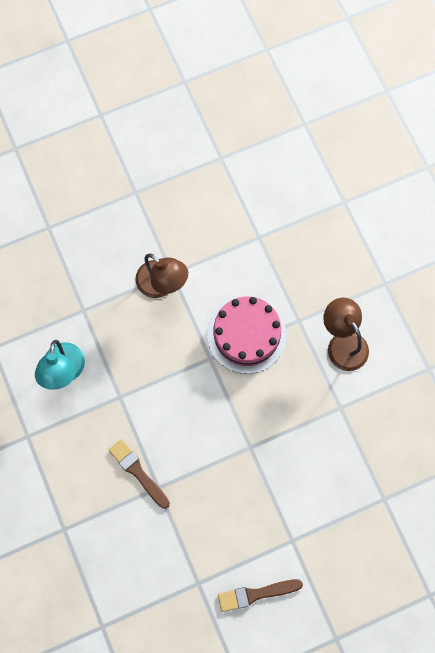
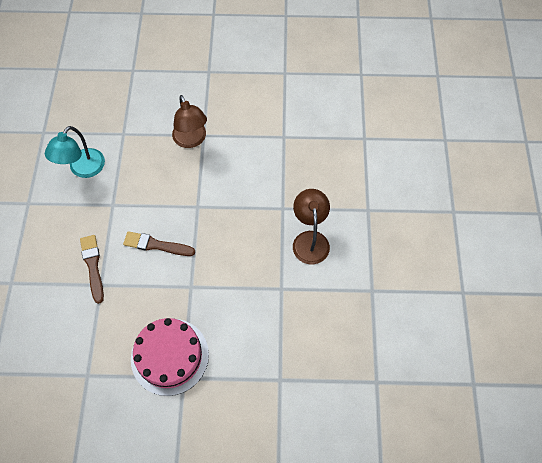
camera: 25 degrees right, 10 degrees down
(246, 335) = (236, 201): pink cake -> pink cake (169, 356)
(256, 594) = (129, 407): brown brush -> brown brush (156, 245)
* * *
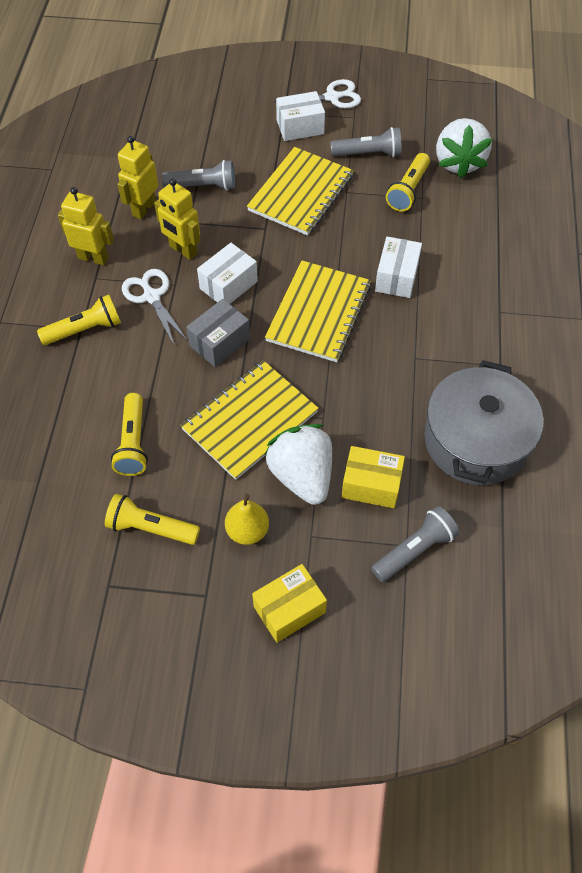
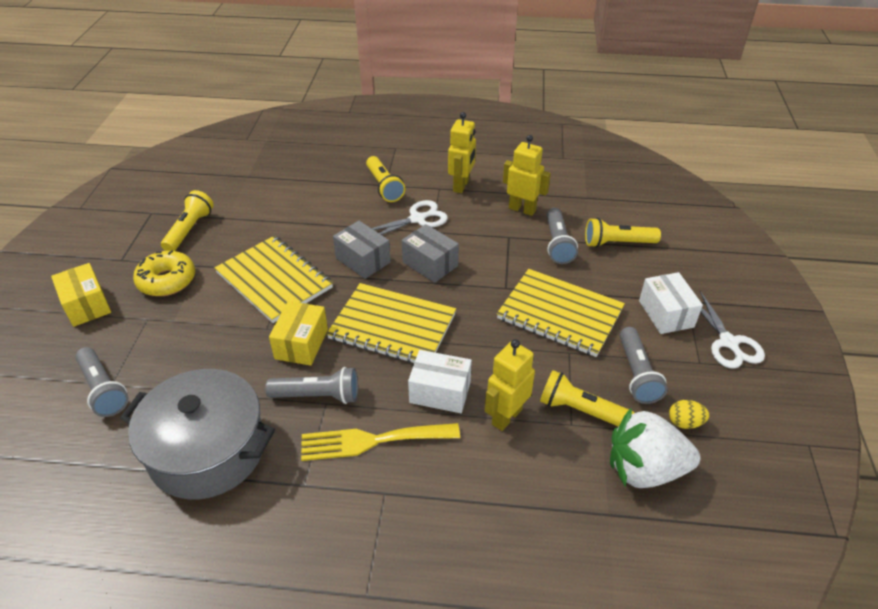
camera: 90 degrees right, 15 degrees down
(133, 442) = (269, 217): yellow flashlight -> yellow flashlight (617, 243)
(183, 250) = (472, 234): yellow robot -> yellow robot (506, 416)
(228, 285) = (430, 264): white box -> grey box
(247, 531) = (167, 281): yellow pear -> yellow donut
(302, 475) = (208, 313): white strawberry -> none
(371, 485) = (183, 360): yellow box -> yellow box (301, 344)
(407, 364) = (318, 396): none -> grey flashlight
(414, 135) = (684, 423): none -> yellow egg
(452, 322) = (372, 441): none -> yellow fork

## What is required
Write out exactly the lines above from the line with "(371, 485) = (183, 360): yellow" through the line with "(452, 322) = (372, 441): none -> yellow fork", both of them included, and leave out all other lines.

## Written solution
(371, 485) = (183, 360): yellow box -> yellow box (301, 344)
(407, 364) = (318, 396): none -> grey flashlight
(414, 135) = (684, 423): none -> yellow egg
(452, 322) = (372, 441): none -> yellow fork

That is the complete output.